▶ _GOAL OF THE EXERCISE_
Please copy every line from the following entries in which the word "violet" appears.

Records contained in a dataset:
##########

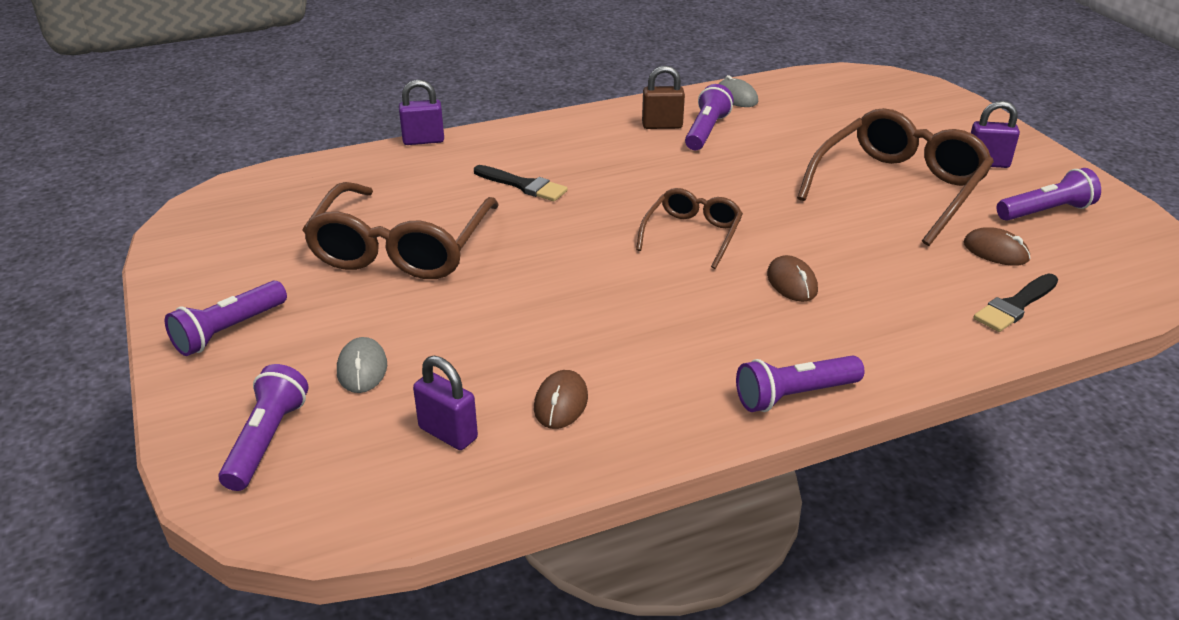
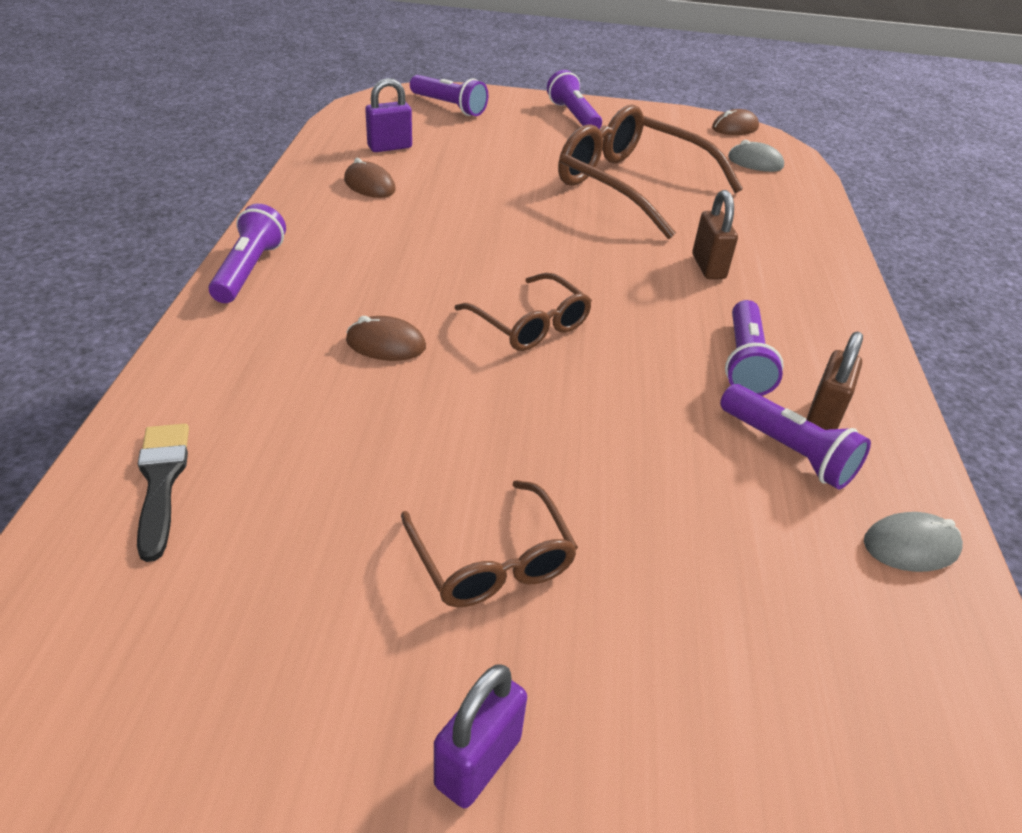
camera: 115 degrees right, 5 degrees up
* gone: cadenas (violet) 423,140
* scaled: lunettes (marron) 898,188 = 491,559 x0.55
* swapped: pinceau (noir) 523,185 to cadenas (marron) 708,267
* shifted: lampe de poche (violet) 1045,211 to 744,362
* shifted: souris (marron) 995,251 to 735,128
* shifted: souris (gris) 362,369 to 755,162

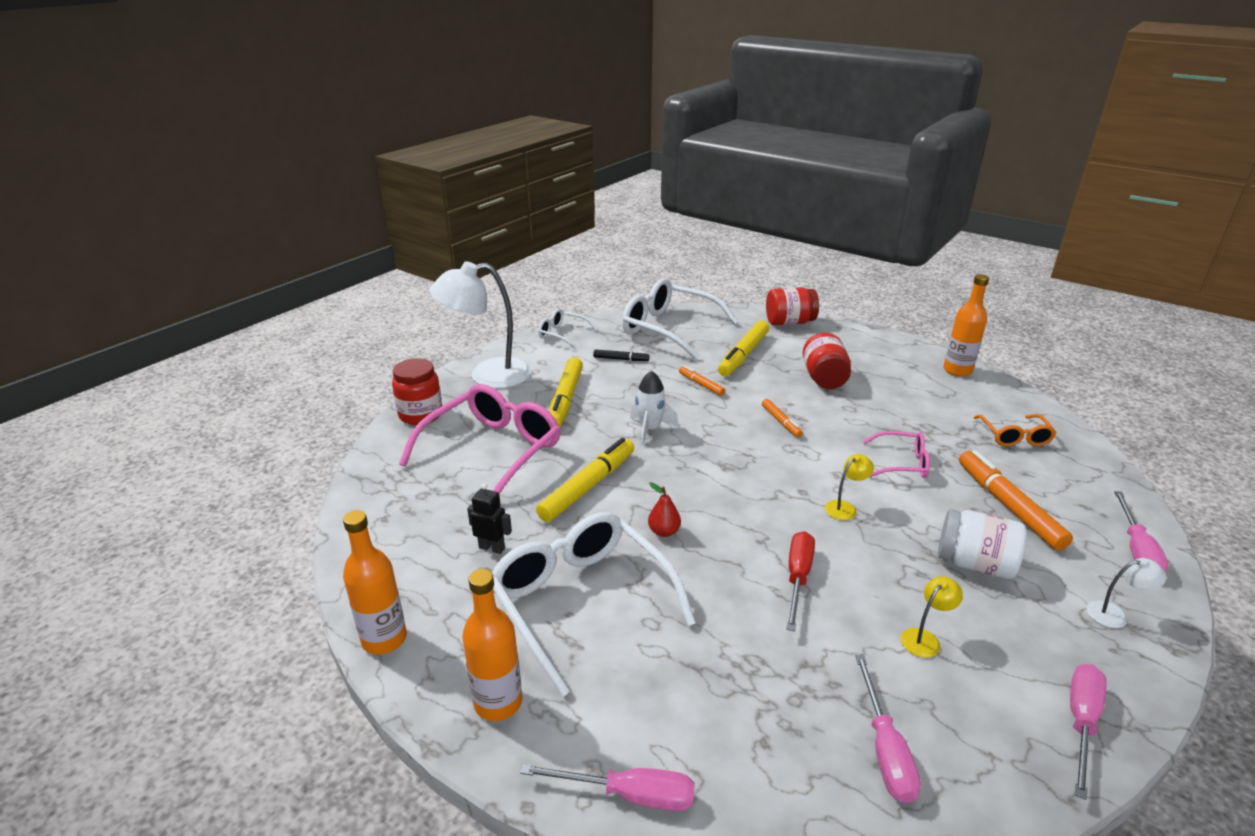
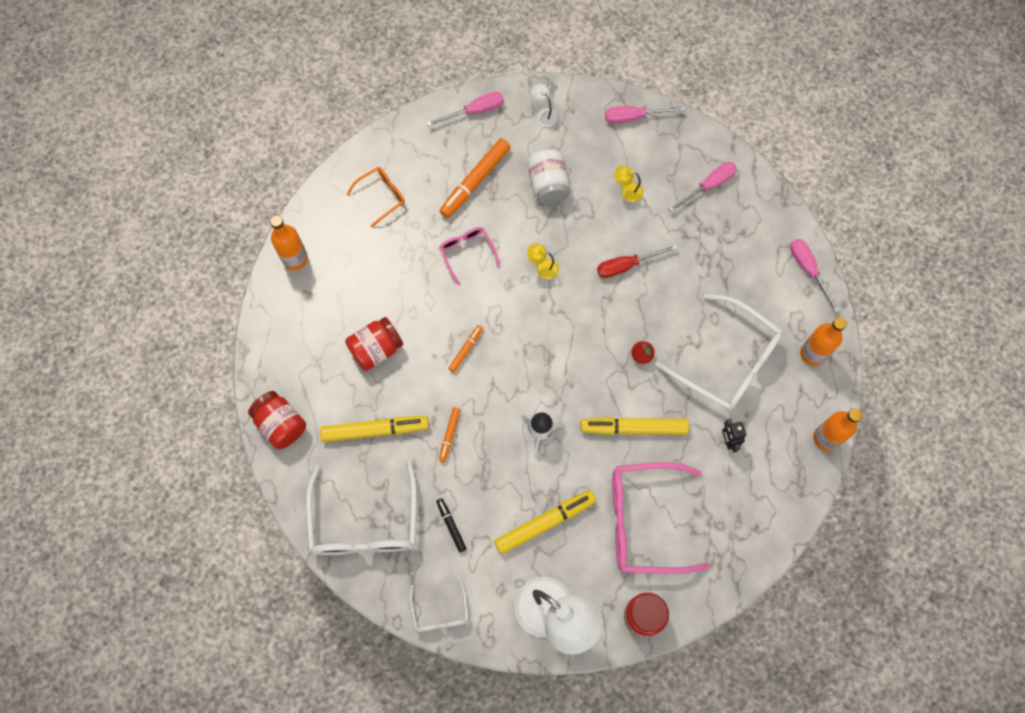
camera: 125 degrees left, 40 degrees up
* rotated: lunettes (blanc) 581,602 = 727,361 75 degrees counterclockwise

##########

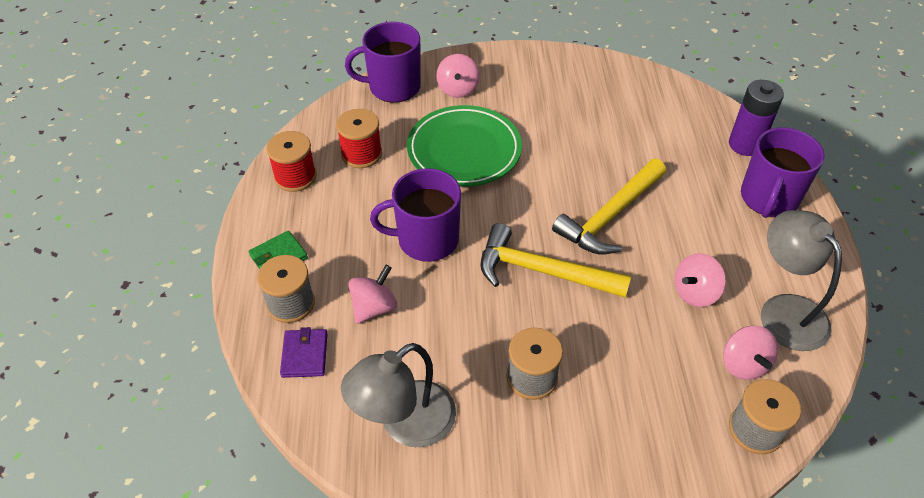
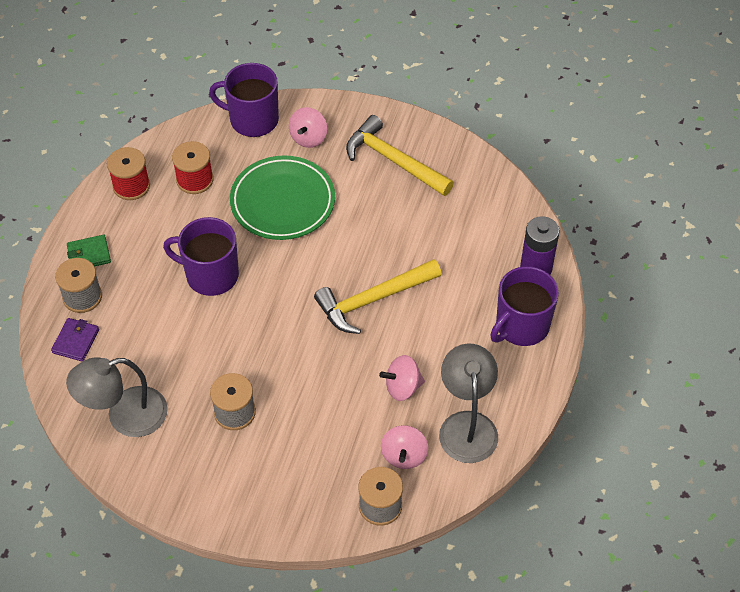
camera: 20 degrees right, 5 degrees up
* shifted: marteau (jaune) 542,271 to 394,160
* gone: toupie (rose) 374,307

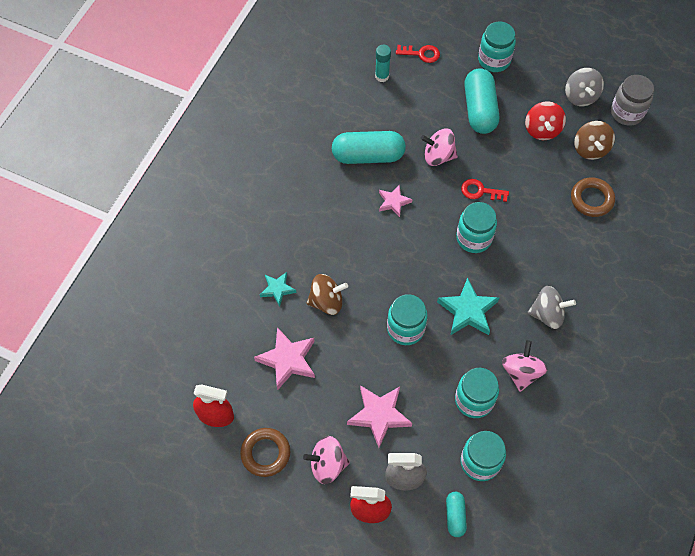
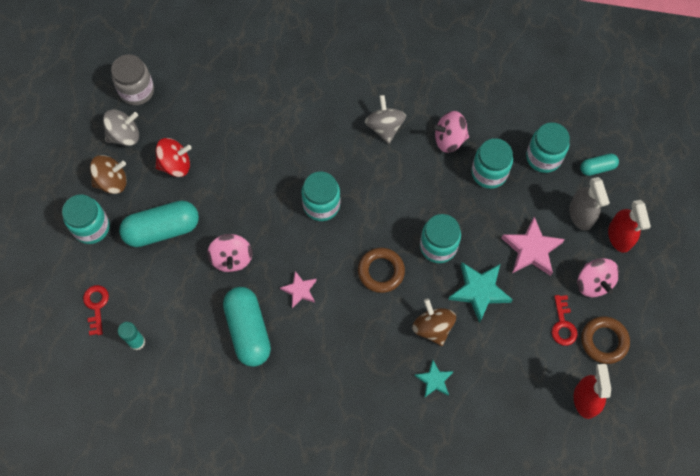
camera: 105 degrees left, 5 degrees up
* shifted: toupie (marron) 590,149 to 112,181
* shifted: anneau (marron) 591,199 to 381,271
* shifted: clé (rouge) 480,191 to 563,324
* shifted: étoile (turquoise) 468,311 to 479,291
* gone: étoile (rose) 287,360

##########

▶ _RESULT OF THE EXERCISE_
* gone: cadenas (violet) 423,140
* shifted: lampe de poche (violet) 1045,211 to 744,362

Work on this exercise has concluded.